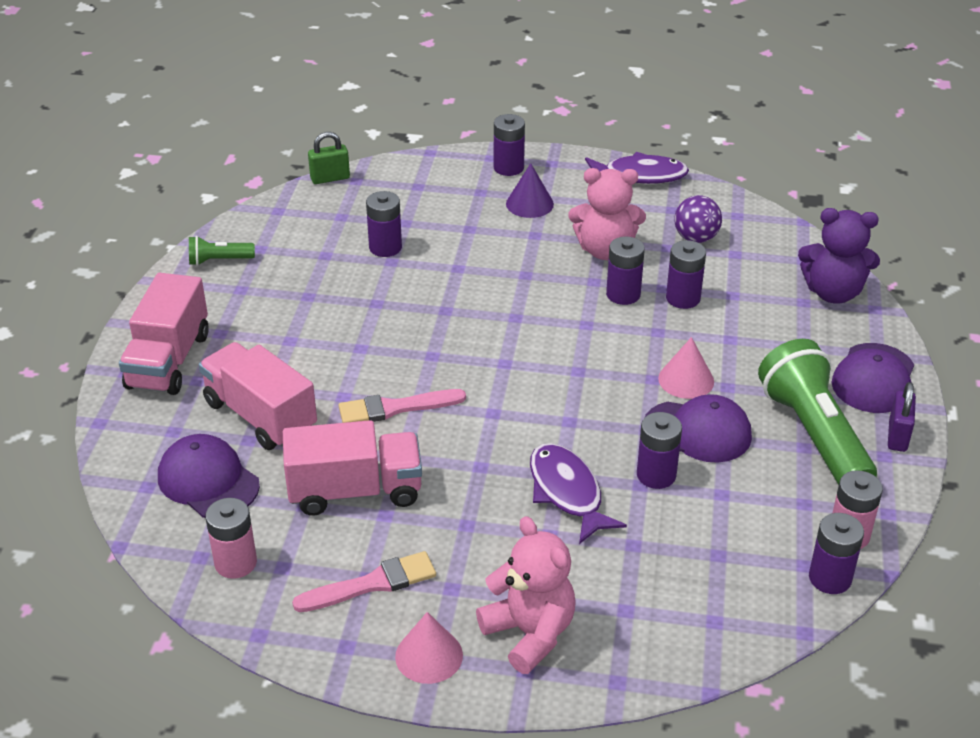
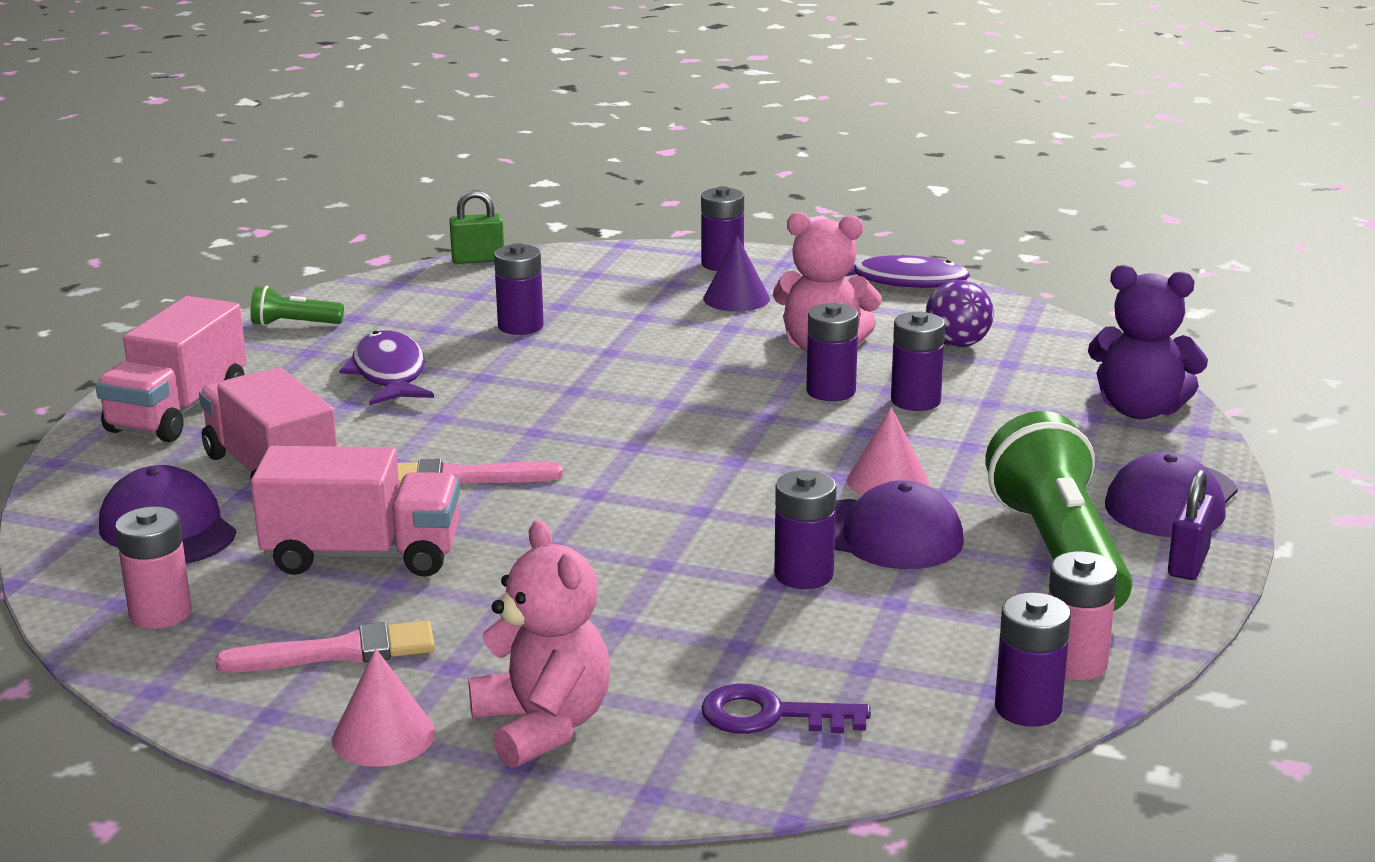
camera: 10 degrees right, 15 degrees down
purple fish [530,443,627,544] -> purple fish moved to [339,331,434,405]
none -> purple key [701,683,871,734]

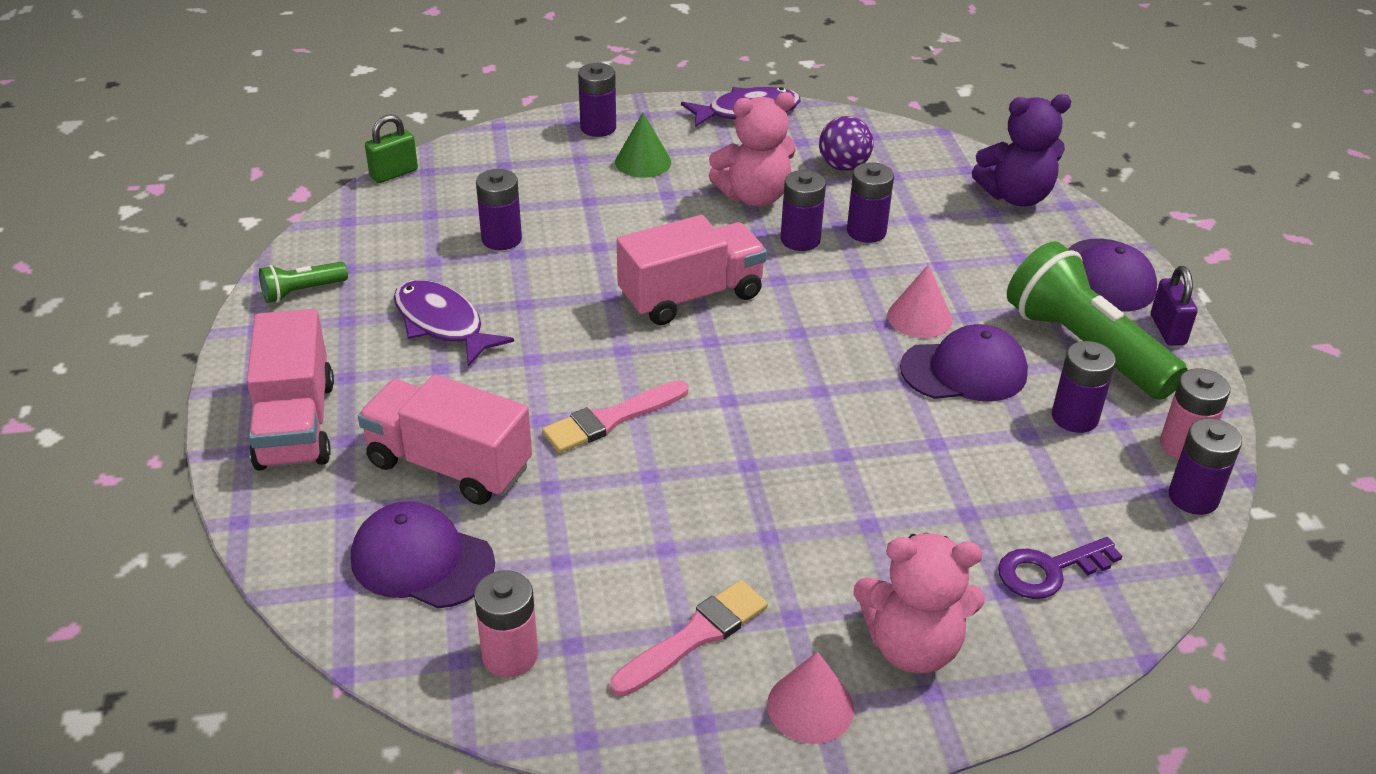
camera: 30 degrees left, 15 degrees up
pink truck [251,446,460,577] -> pink truck moved to [617,215,767,325]
pink teddy bear [468,520,610,768] -> pink teddy bear turned 150 degrees clockwise [853,533,985,673]
purple cone [703,236,770,312] -> green cone [615,112,671,178]
purple battery [774,471,836,589] -> purple battery moved to [1052,341,1116,433]

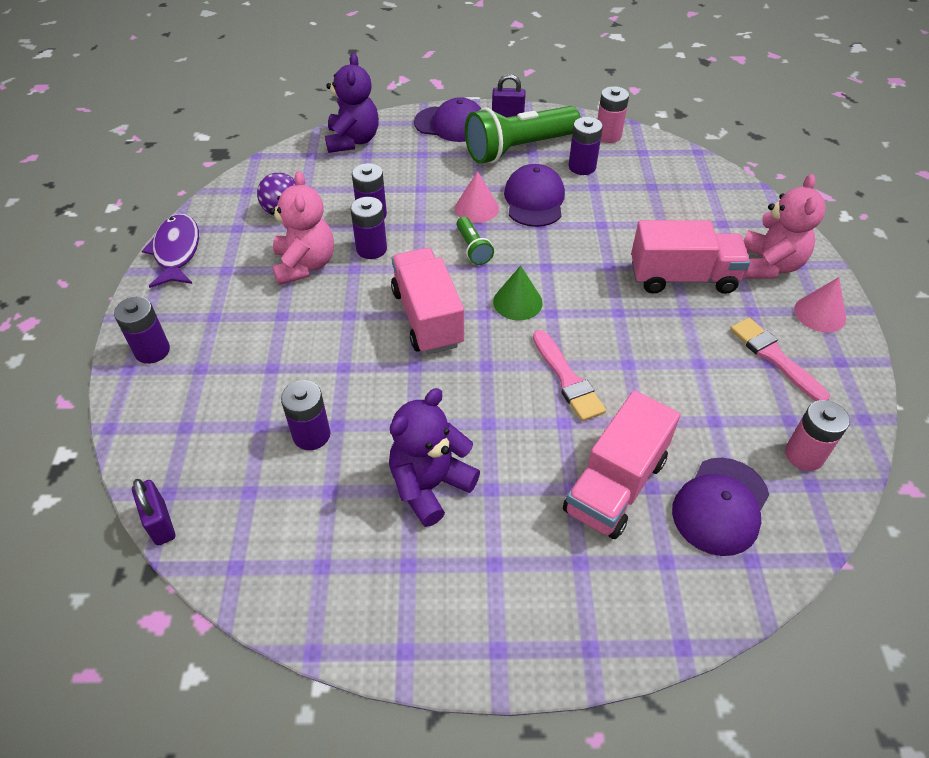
camera: 80 degrees left, 10 degrees up
pink truck [247,309,334,471] -> pink truck moved to [631,220,750,294]
green flashlight [259,262,348,303] -> green flashlight moved to [456,217,494,265]
green padlock [365,114,418,183] -> purple padlock [132,479,175,546]
purple fish [394,280,514,367] -> purple teddy bear [389,388,480,527]
green cone [615,112,671,178] -> green cone moved to [493,265,543,320]
purple key [998,537,1122,599] -> none
purple battery [1168,418,1242,515] -> none

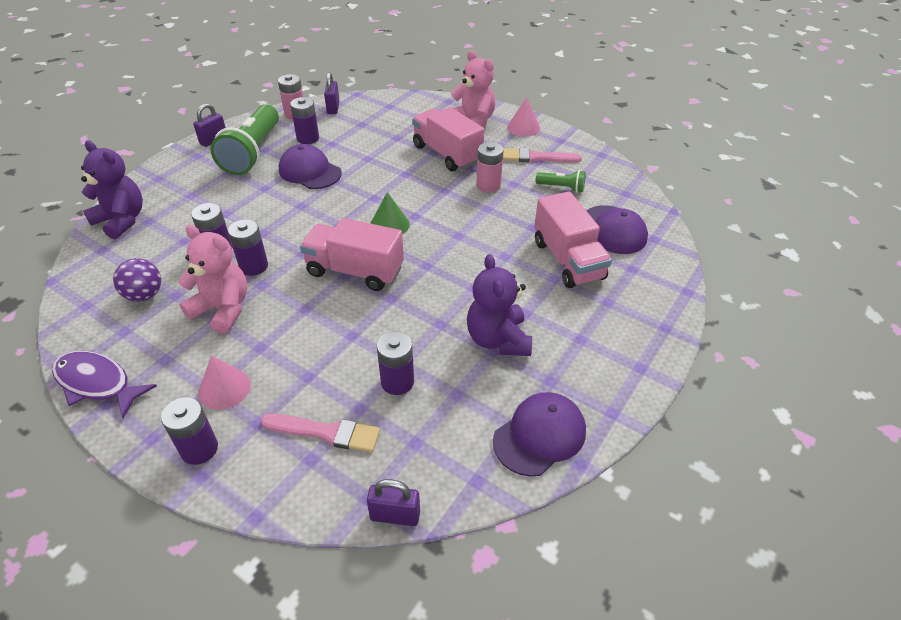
camera: 55 degrees left, 5 degrees down
purple cap [414,97,482,142] -> purple cap moved to [493,392,586,477]
pink cone [455,171,499,223] -> pink cone moved to [198,356,251,410]
green flashlight [456,217,494,265] -> green flashlight moved to [536,170,586,192]
pink brush [533,330,606,421] -> pink brush moved to [261,413,380,452]
pink truck [631,220,750,294] -> pink truck turned 75 degrees counterclockwise [412,107,484,171]
pink battery [785,400,850,471] -> pink battery moved to [476,142,503,193]
none -> purple padlock [324,72,340,114]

● **EXERCISE DETAILS**:
In the data above, retype exactly and only the lines between the one holding "pink truck [247,309,334,471]" and the one holding "green padlock [365,114,418,183]", inclusive.

● **EXERCISE ANSWER**:
pink truck [247,309,334,471] -> pink truck moved to [631,220,750,294]
green flashlight [259,262,348,303] -> green flashlight moved to [456,217,494,265]
green padlock [365,114,418,183] -> purple padlock [132,479,175,546]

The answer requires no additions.